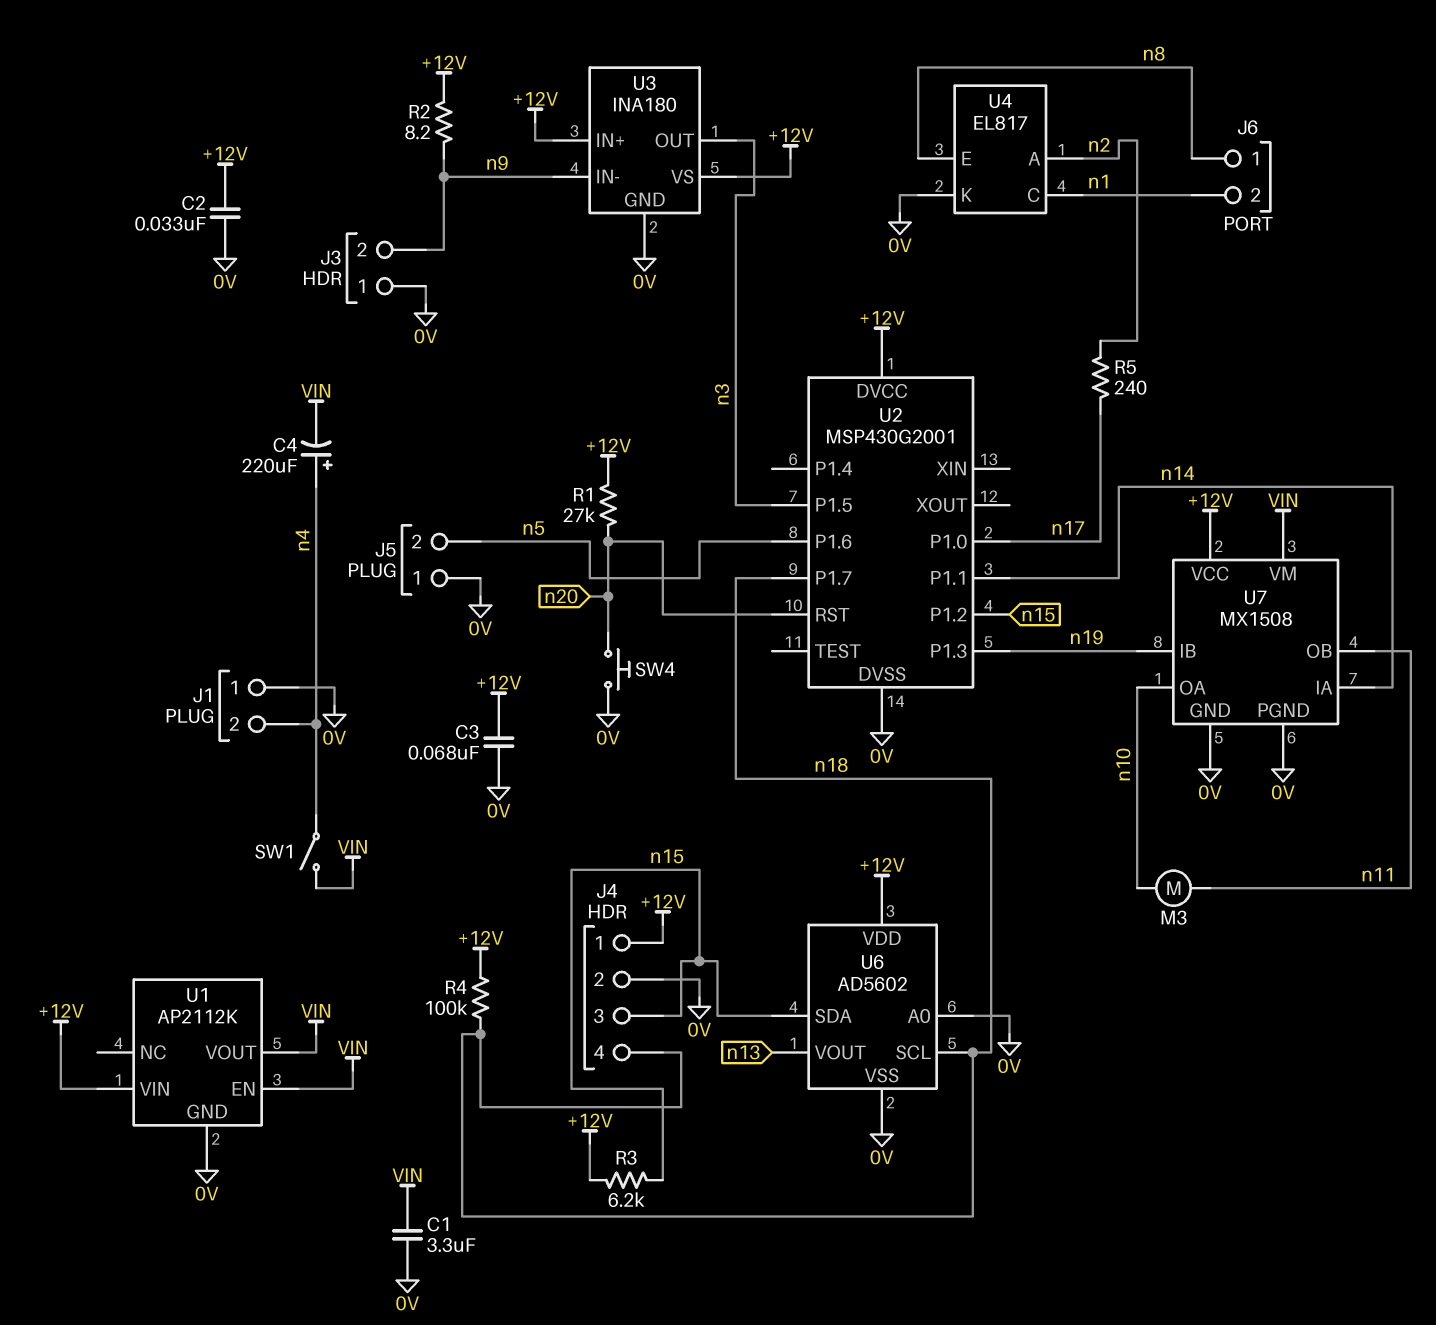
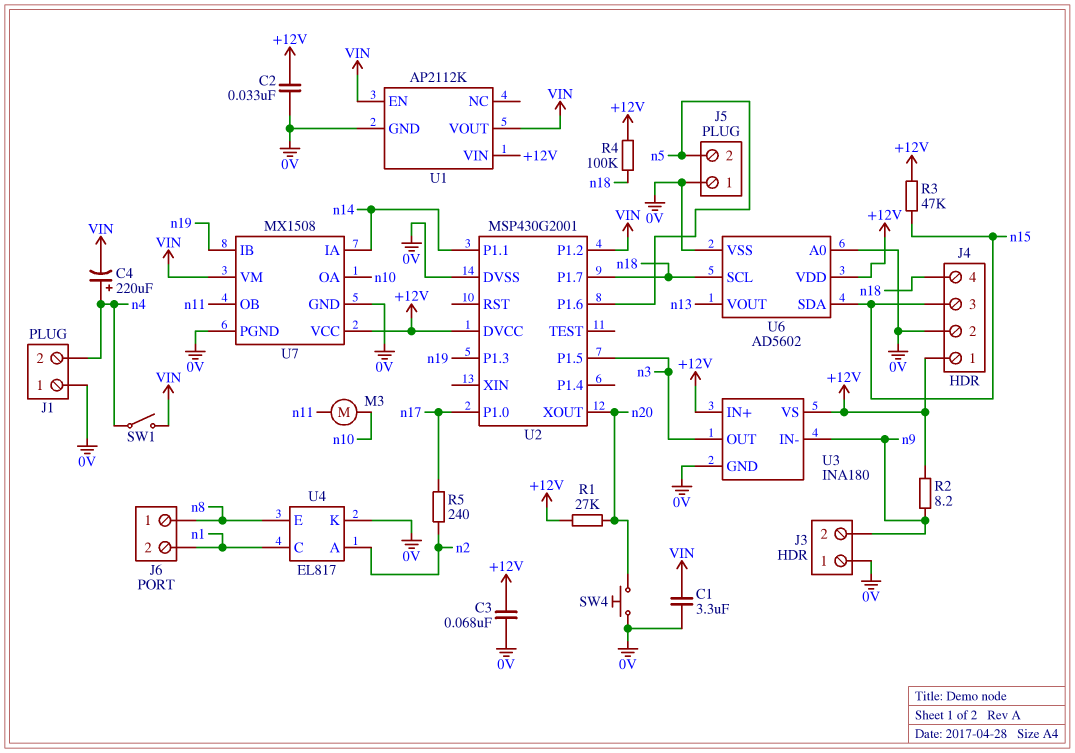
R3: 6.2k (+12V, n15) -> 47k (+12V, n15)
U2 pin P1.2: n15 -> VIN
U2 pin RST: n20 -> none
U2 pin XOUT: none -> n20

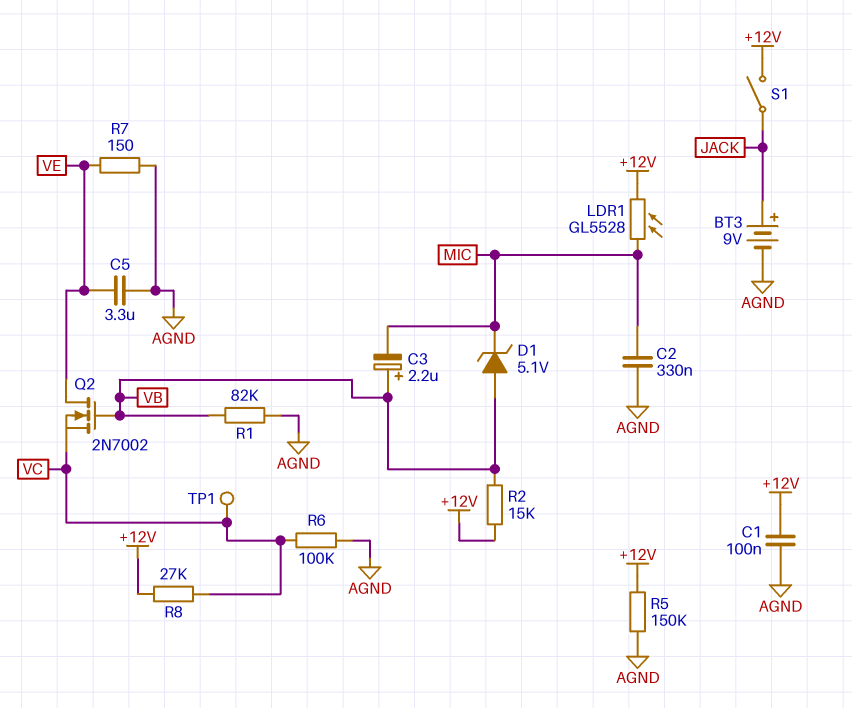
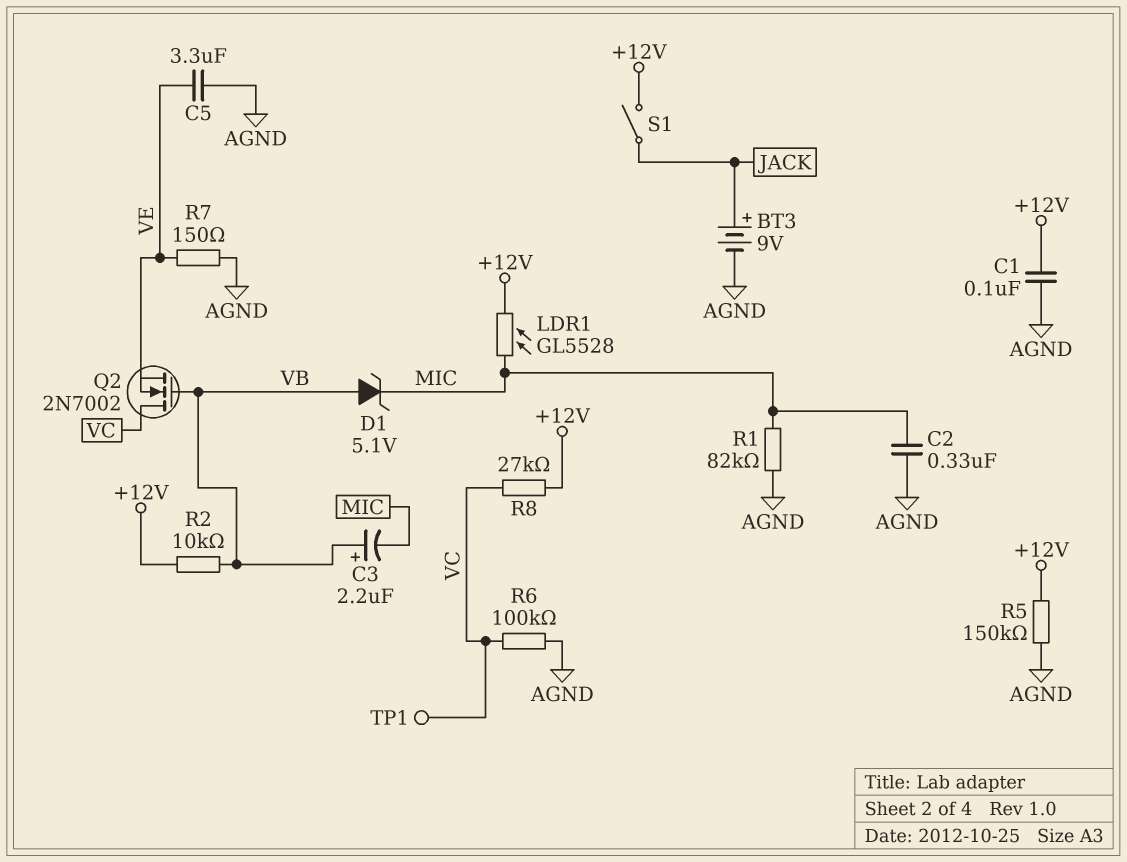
Q2: NMOS 2N7002 (G VB, D VE, S VC) -> NMOS 2N7002 (G VB, D VC, S VE)
R1: 82k (AGND, VB) -> 82k (AGND, MIC)
R2: 15k (+12V, VB) -> 10k (+12V, VB)

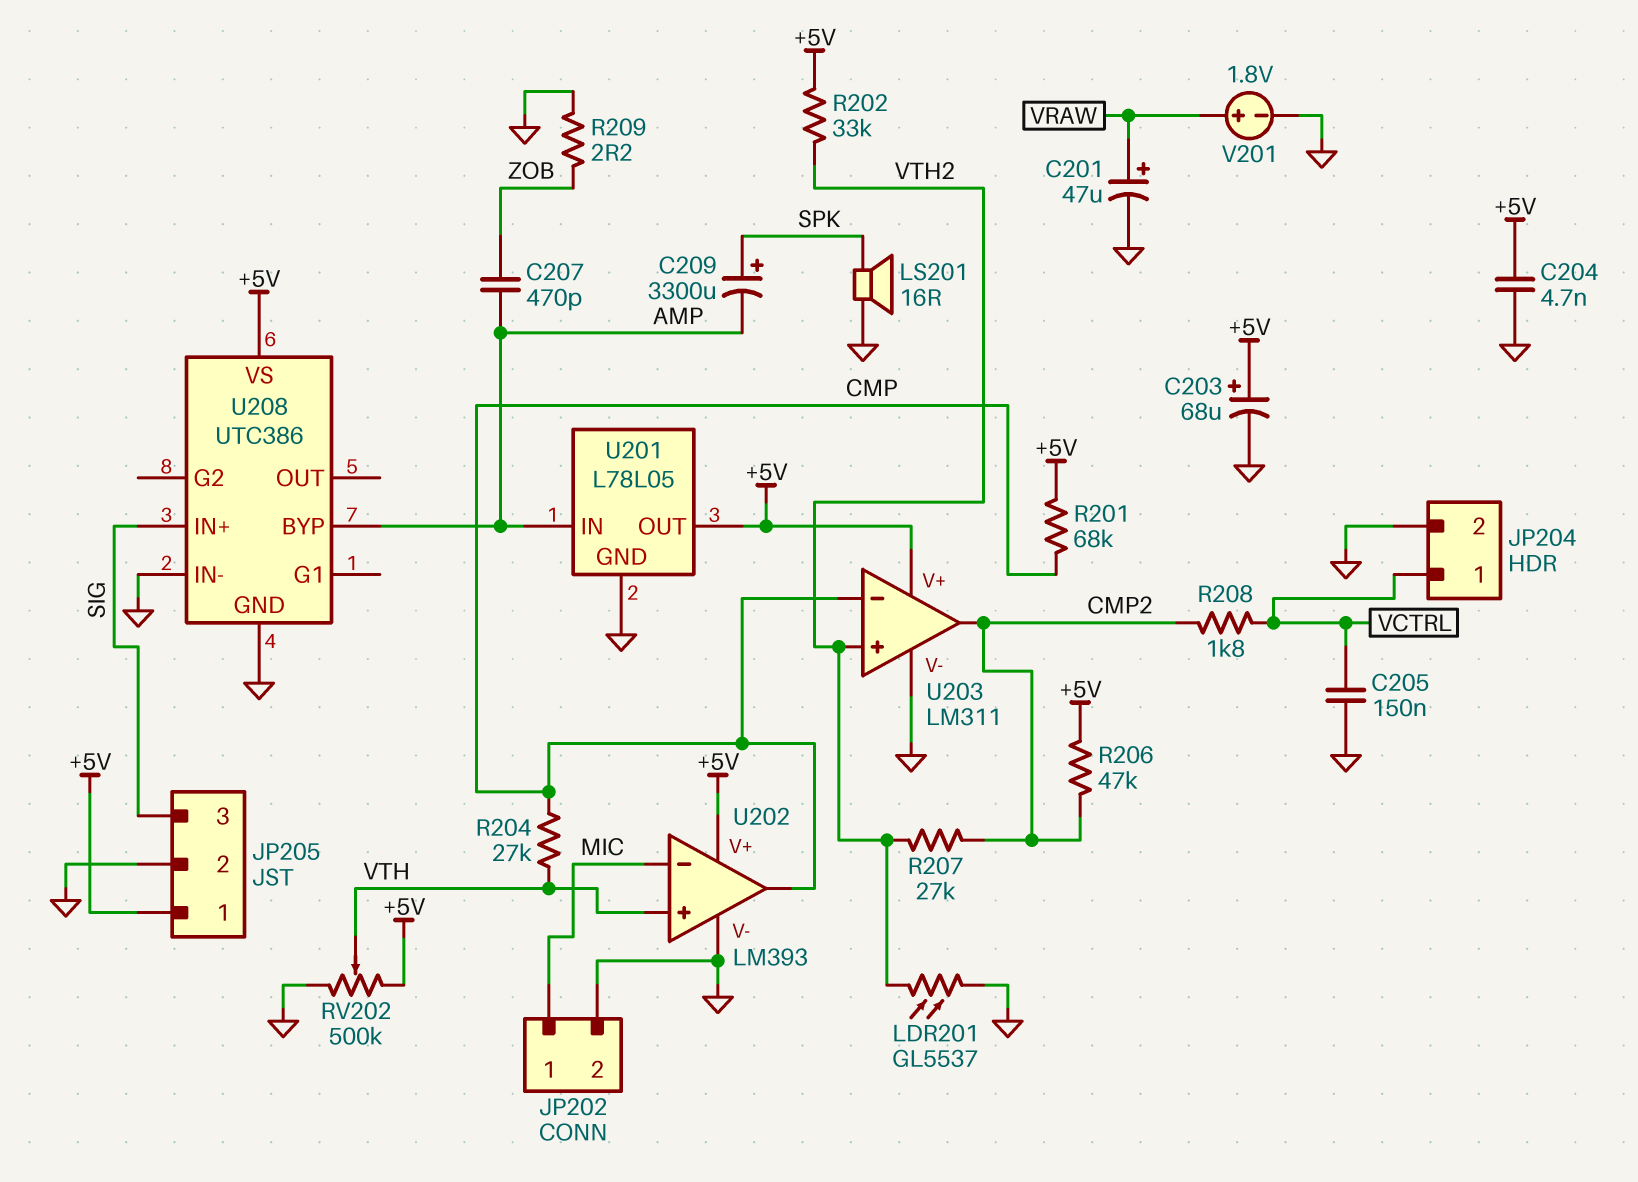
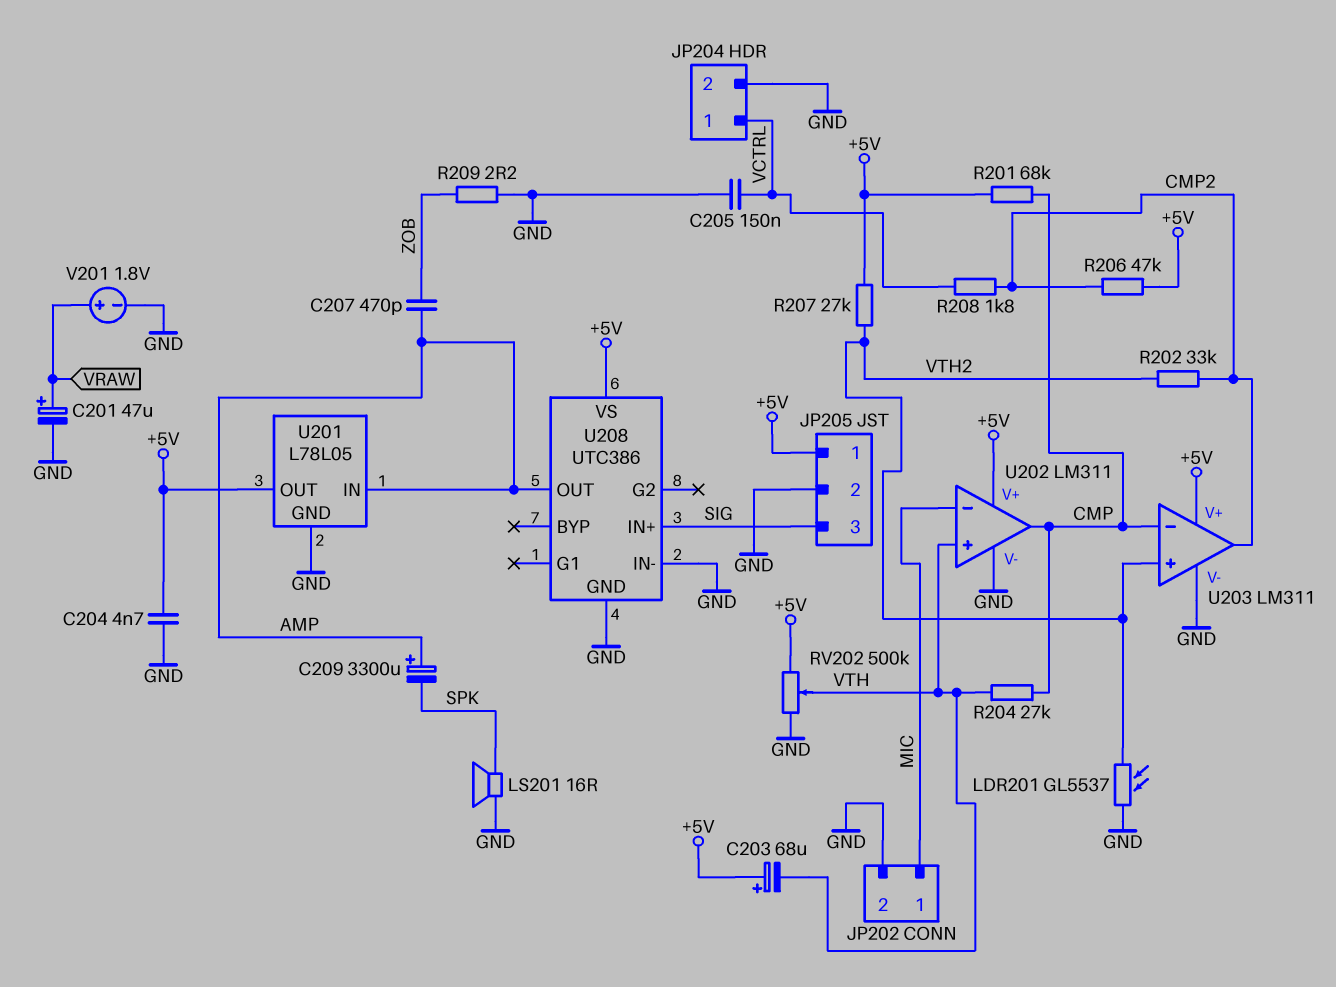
C203: 68uF (plus +5V, minus GND) -> 68uF (plus +5V, minus VTH)
C209: 3300uF (plus SPK, minus AMP) -> 3300uF (plus AMP, minus SPK)
R202: 33k (+5V, VTH2) -> 33k (CMP2, VTH2)
R207: 27k (CMP2, VTH2) -> 27k (+5V, VTH2)
U202: LM393 -> LM311
U208 pin BYP: AMP -> none
U208 pin OUT: none -> AMP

# # # # #

# What the task asks
Each entry above should be given again exactly, with its pictures omitted.

# Answer for the task
R3: 6.2k (+12V, n15) -> 47k (+12V, n15)
U2 pin P1.2: n15 -> VIN
U2 pin RST: n20 -> none
U2 pin XOUT: none -> n20

Q2: NMOS 2N7002 (G VB, D VE, S VC) -> NMOS 2N7002 (G VB, D VC, S VE)
R1: 82k (AGND, VB) -> 82k (AGND, MIC)
R2: 15k (+12V, VB) -> 10k (+12V, VB)

C203: 68uF (plus +5V, minus GND) -> 68uF (plus +5V, minus VTH)
C209: 3300uF (plus SPK, minus AMP) -> 3300uF (plus AMP, minus SPK)
R202: 33k (+5V, VTH2) -> 33k (CMP2, VTH2)
R207: 27k (CMP2, VTH2) -> 27k (+5V, VTH2)
U202: LM393 -> LM311
U208 pin BYP: AMP -> none
U208 pin OUT: none -> AMP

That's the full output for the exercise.